# [EXERCISE]
Check each line of the data for the string "none". Report how many have it, and give nothing else.

# [SOURCE MATERIAL]
※
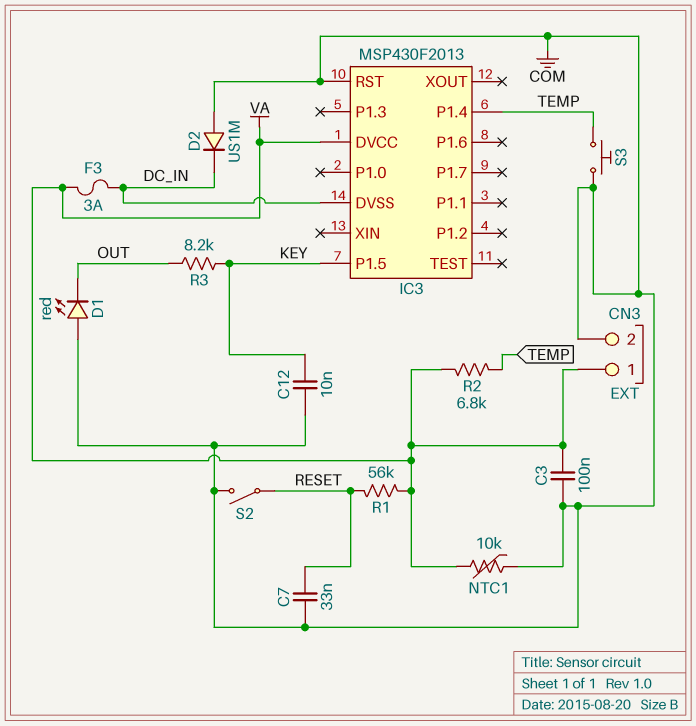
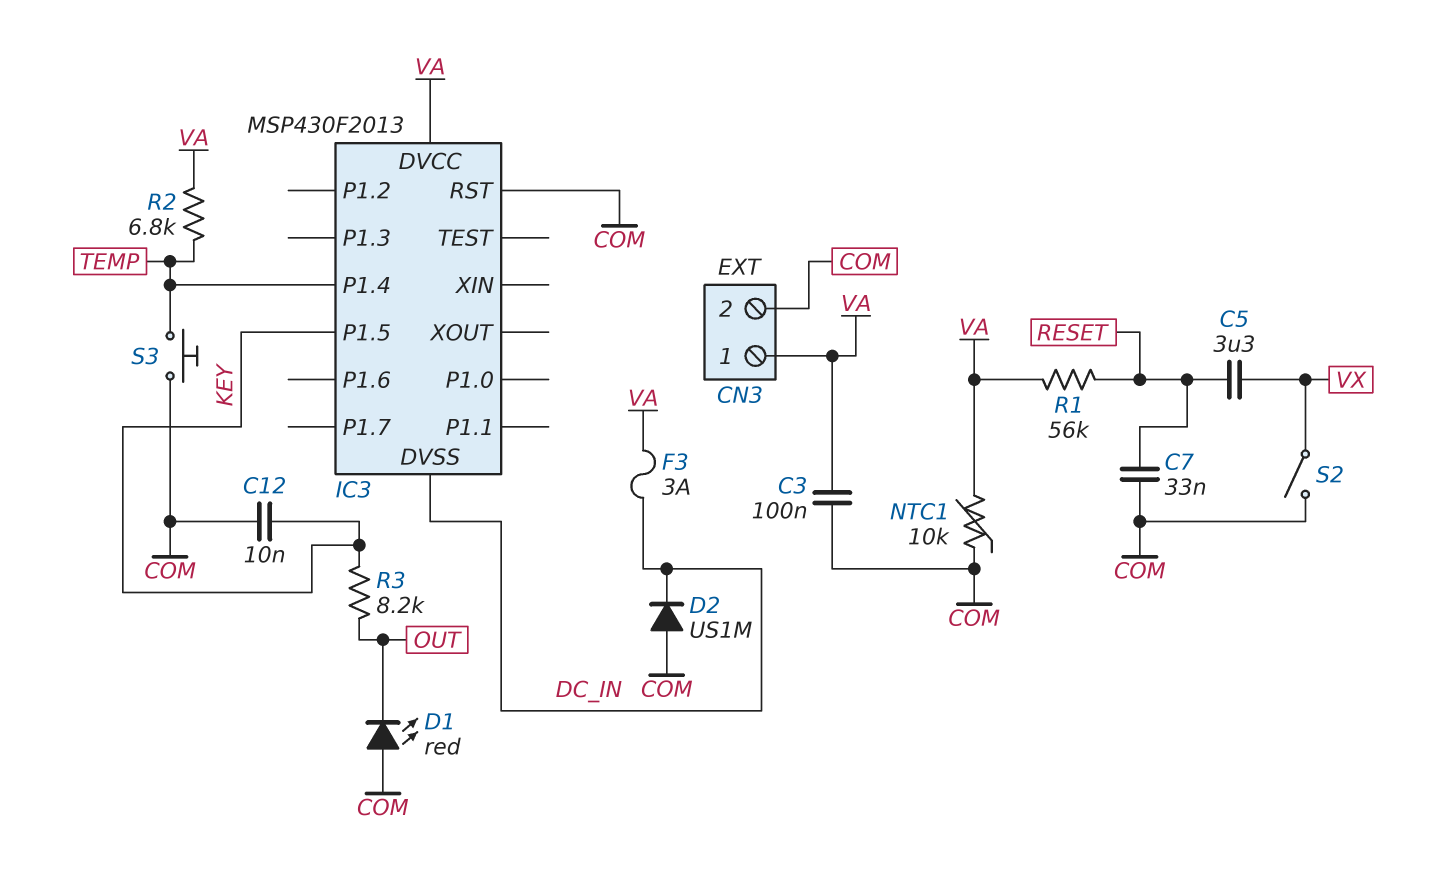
C5: none -> 3.3uF (RESET, VX)
S2: switch (COM, RESET) -> switch (COM, VX)

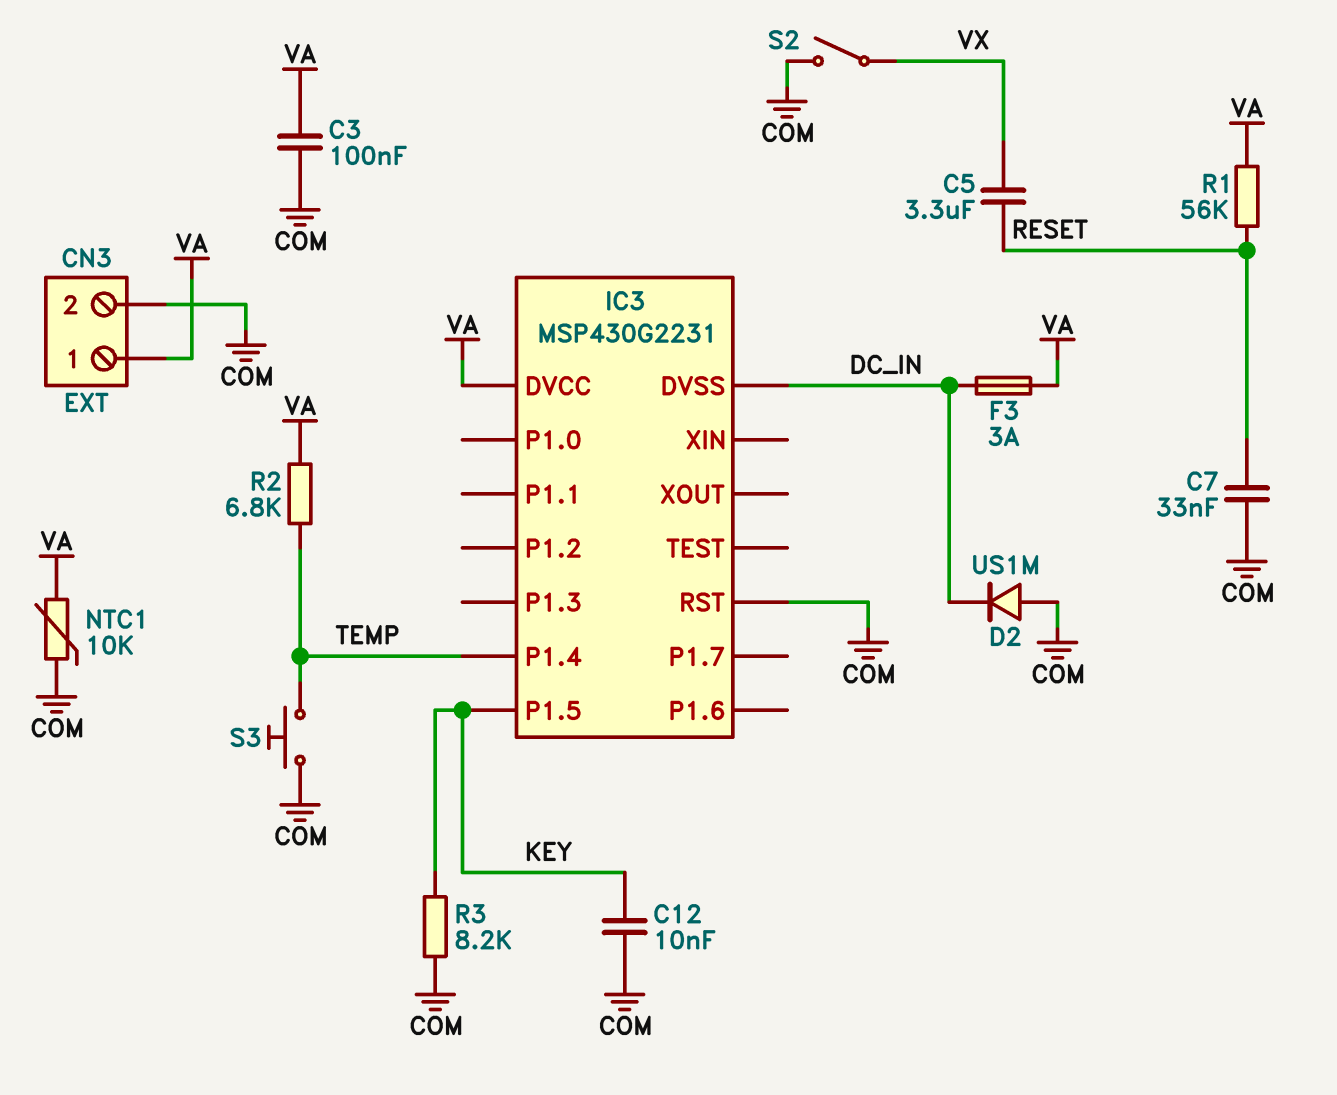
D1: LED red (A COM, K OUT) -> none
IC3: MSP430F2013 -> MSP430G2231
R3: 8.2k (KEY, OUT) -> 8.2k (COM, KEY)

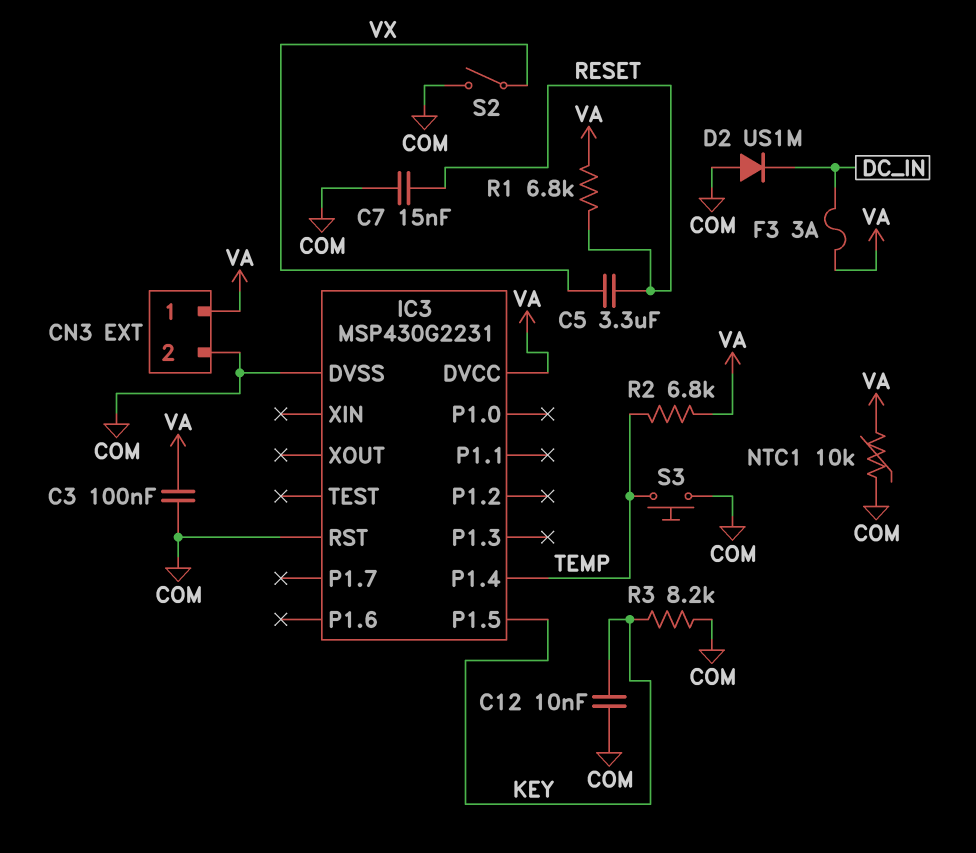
C7: 33nF (COM, RESET) -> 15nF (COM, RESET)
IC3 pin DVSS: DC_IN -> COM
R1: 56k (RESET, VA) -> 6.8k (RESET, VA)

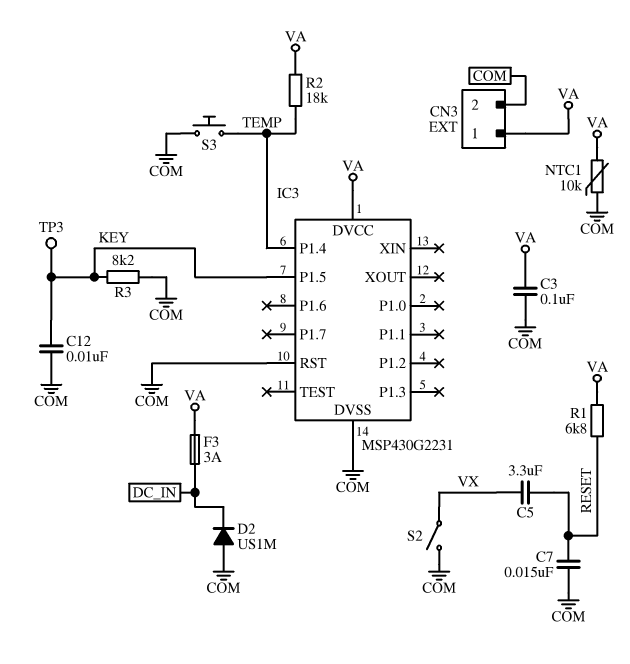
R2: 6.8k (TEMP, VA) -> 18k (TEMP, VA)
TP3: none -> test point (KEY)

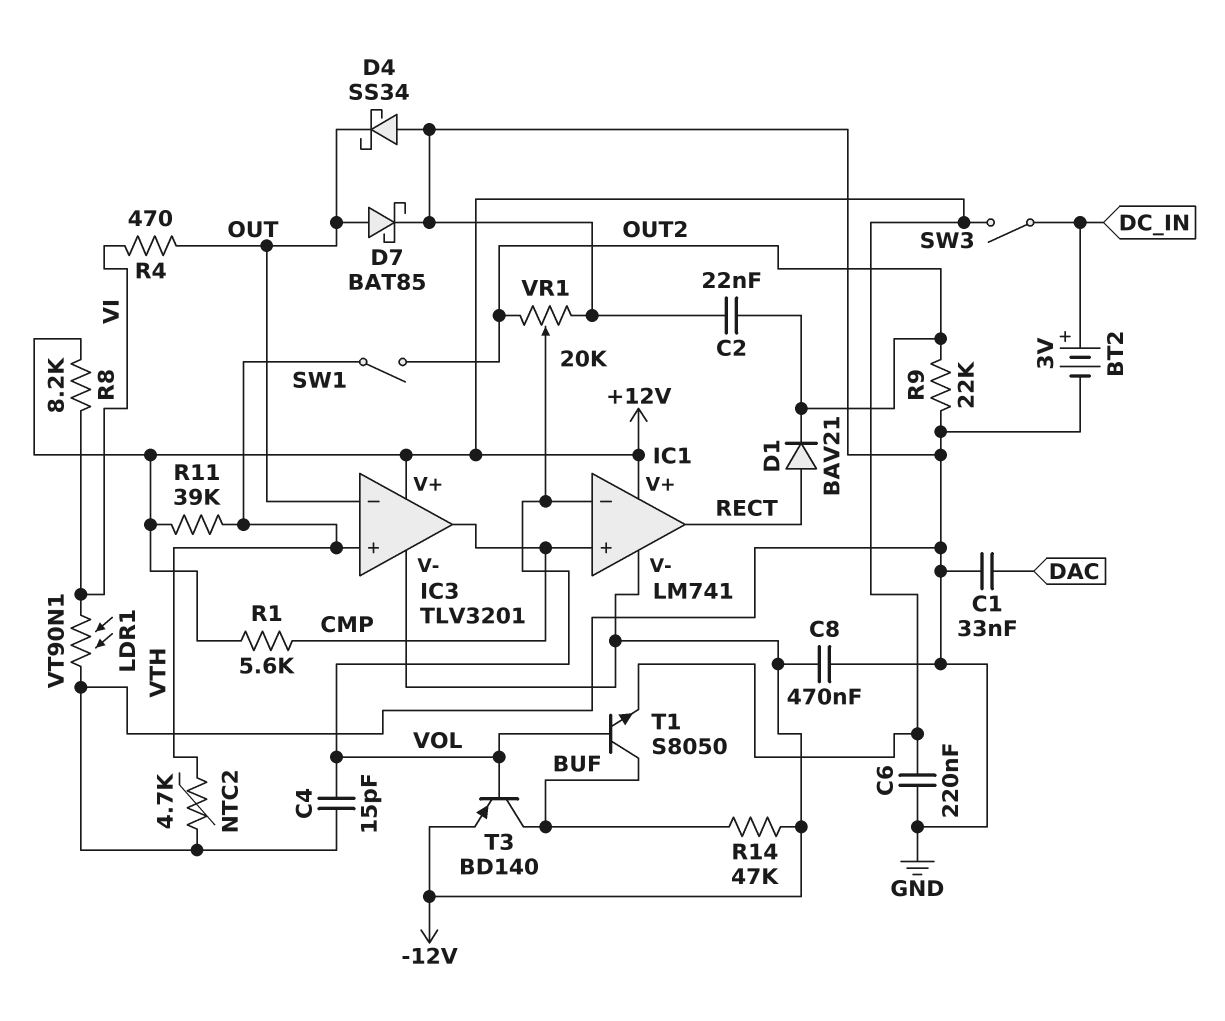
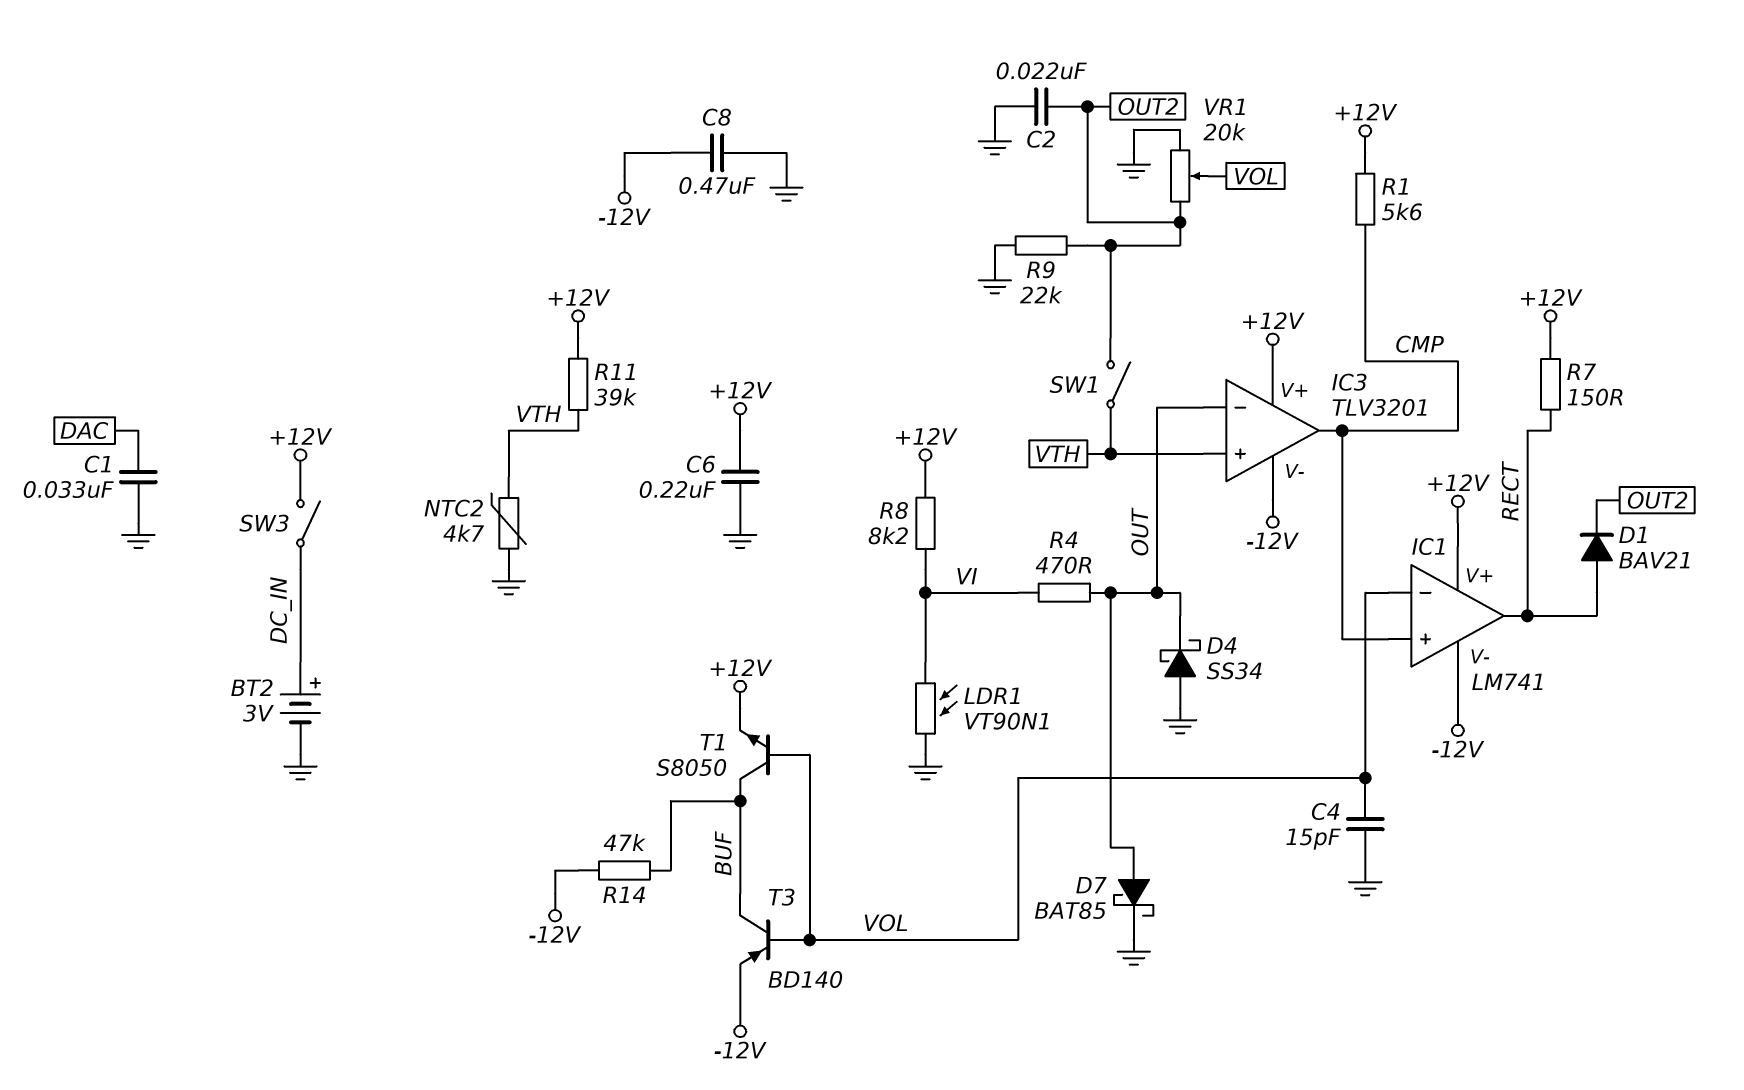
R7: none -> 150 (+12V, RECT)

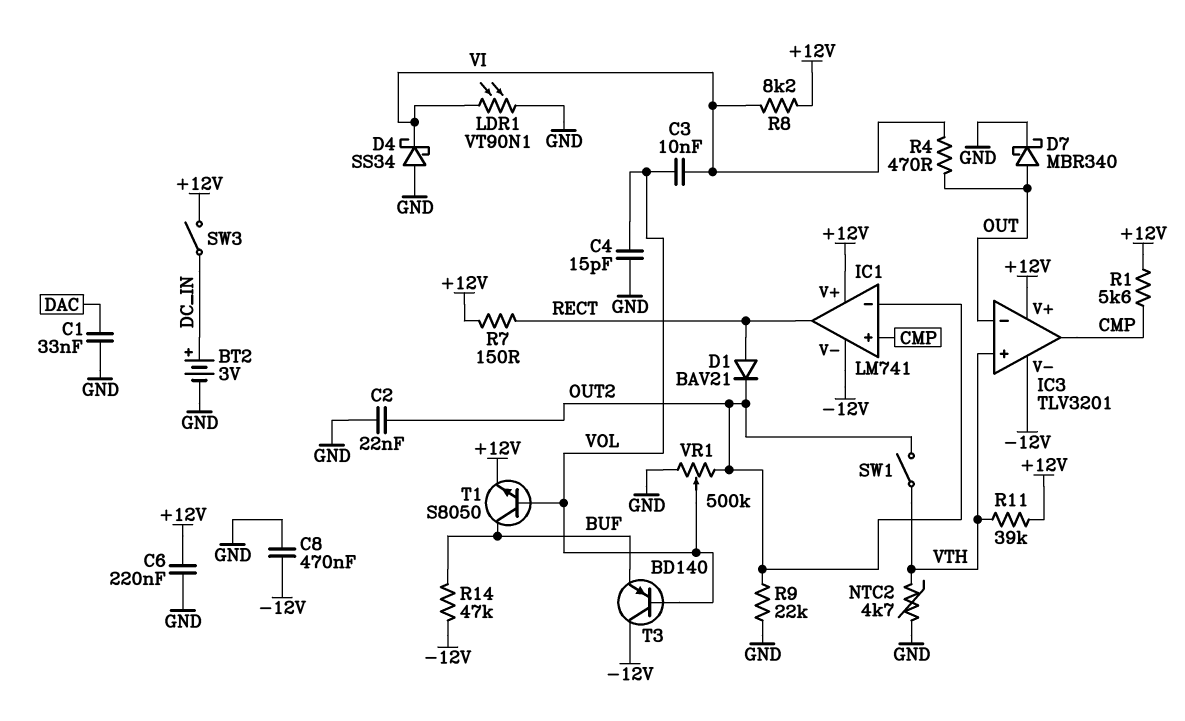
C3: none -> 10nF (VI, VOL)
D4: schottky SS34 (A GND, K OUT) -> schottky SS34 (A GND, K VI)
D7: schottky BAT85 (A OUT, K GND) -> schottky MBR340 (A OUT, K GND)
IC1 pin in-: VOL -> OUT2
T3: PNP BD140 (B VOL, C BUF, E -12V) -> PNP BD140 (B VOL, C -12V, E BUF)
VR1: 20k (GND, OUT2, wiper VOL) -> 500k (GND, OUT2, wiper VOL)

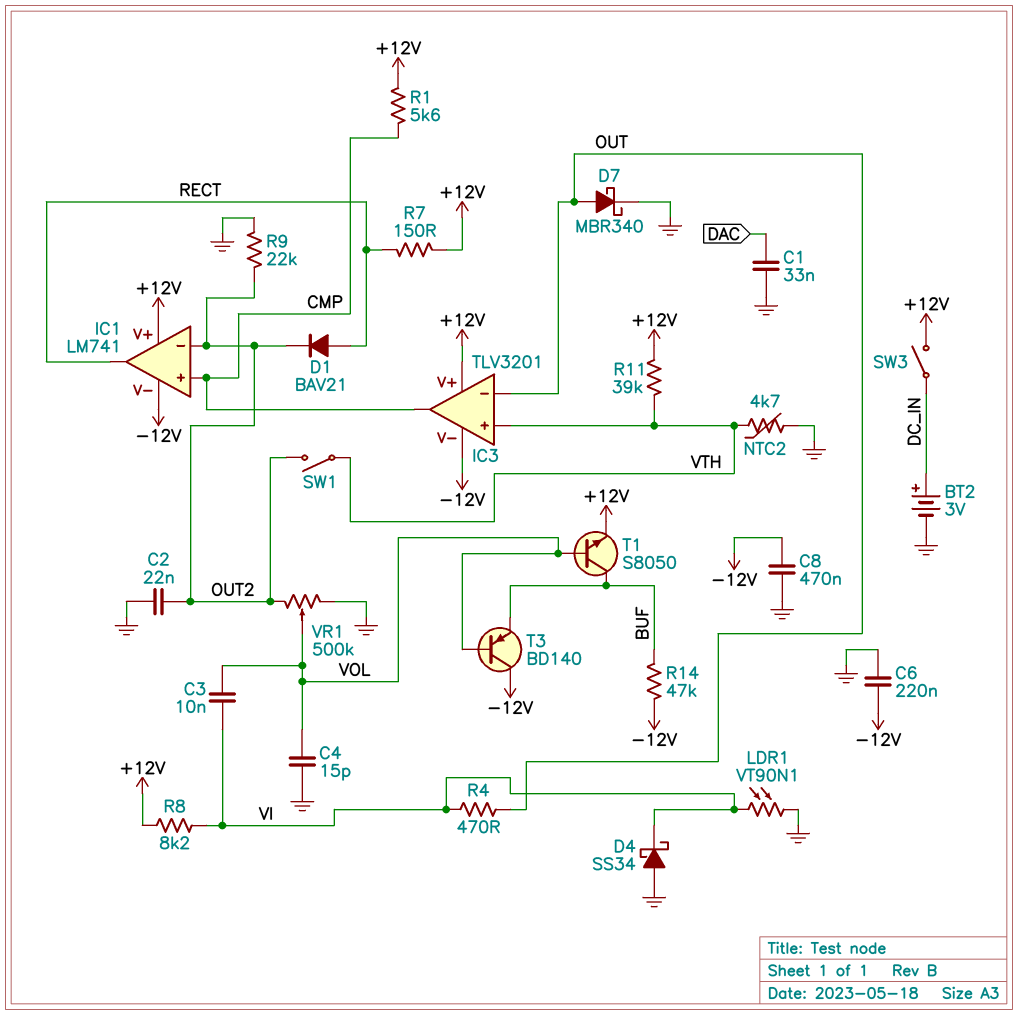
C6: 220nF (+12V, GND) -> 220nF (-12V, GND)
※
# [TASK OUTPUT]
5